- Goal of the exercise
Every line in the data below from the one containing "yellow cheese [415,585,465,650] -> none" down to the one containing "purple glasses [333,459,451,557]", both included, must be retyped exactly; no other line is to appear.
------------------------------------------------
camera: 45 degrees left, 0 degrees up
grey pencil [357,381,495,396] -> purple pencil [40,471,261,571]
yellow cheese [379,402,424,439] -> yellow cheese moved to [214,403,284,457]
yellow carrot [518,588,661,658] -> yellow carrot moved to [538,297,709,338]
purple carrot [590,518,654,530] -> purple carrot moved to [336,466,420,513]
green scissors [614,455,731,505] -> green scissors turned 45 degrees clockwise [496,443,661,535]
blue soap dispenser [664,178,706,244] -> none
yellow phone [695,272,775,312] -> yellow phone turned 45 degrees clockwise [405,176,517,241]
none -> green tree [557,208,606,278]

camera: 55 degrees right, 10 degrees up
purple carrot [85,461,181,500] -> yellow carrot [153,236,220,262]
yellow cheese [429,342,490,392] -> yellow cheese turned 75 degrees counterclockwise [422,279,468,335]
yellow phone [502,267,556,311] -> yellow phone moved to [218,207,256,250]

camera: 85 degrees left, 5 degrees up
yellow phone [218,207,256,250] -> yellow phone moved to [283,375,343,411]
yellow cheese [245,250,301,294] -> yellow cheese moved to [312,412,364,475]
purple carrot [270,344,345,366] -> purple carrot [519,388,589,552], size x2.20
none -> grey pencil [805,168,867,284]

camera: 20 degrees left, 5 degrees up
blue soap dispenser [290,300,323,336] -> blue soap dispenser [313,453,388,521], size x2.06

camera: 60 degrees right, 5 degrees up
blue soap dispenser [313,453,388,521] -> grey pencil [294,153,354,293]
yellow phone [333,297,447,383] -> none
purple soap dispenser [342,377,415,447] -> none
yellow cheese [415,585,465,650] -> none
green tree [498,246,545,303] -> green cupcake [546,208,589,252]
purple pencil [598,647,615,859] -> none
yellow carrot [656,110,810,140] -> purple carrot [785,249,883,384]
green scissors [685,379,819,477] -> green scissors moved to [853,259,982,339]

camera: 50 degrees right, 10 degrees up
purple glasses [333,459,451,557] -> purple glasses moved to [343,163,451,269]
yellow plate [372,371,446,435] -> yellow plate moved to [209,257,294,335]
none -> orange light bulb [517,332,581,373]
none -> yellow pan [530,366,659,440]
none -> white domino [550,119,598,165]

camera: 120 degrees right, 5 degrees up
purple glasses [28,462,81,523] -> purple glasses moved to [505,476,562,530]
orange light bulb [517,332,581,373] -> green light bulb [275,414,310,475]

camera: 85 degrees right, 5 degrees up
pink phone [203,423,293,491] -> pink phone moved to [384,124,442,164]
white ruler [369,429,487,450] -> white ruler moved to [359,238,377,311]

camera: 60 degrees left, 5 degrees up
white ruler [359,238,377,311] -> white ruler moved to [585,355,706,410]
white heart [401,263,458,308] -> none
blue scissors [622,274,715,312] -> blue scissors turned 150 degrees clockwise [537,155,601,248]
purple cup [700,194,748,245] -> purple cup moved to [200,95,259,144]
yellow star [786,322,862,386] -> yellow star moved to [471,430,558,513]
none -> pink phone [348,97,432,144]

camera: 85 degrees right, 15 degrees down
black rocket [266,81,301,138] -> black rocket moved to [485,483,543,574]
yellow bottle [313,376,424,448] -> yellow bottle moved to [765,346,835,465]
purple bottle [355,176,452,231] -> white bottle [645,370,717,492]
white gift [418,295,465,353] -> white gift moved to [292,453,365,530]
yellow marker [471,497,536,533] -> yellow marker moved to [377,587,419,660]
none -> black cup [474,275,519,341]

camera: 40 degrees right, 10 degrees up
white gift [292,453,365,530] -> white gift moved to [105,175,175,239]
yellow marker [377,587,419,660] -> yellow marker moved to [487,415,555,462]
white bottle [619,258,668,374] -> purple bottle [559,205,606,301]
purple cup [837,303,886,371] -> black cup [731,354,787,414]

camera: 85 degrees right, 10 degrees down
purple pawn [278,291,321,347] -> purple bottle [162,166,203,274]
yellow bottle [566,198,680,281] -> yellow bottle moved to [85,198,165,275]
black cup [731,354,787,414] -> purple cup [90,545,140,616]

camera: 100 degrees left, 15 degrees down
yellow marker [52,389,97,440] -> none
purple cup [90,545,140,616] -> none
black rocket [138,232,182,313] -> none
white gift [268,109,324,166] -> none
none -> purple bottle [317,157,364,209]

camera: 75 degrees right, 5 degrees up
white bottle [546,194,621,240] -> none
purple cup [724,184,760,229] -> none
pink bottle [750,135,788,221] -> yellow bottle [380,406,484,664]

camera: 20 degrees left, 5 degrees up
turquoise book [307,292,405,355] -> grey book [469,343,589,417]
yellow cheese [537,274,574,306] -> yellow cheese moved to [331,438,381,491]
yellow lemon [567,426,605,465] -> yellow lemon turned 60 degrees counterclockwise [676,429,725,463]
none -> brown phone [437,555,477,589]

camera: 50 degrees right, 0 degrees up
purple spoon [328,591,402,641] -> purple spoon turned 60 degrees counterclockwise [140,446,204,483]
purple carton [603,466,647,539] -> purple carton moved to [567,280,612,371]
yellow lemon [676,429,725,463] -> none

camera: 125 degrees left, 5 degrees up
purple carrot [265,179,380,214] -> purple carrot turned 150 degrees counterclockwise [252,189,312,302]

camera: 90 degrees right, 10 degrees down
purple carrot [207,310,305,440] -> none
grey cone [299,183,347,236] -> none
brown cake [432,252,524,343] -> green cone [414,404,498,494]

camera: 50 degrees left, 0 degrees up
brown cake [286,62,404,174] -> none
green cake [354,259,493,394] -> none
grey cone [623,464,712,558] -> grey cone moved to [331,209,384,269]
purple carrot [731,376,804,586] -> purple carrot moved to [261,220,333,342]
------------------------------------------------
- Exercise answer
yellow cheese [415,585,465,650] -> none
green tree [498,246,545,303] -> green cupcake [546,208,589,252]
purple pencil [598,647,615,859] -> none
yellow carrot [656,110,810,140] -> purple carrot [785,249,883,384]
green scissors [685,379,819,477] -> green scissors moved to [853,259,982,339]

camera: 50 degrees right, 10 degrees up
purple glasses [333,459,451,557] -> purple glasses moved to [343,163,451,269]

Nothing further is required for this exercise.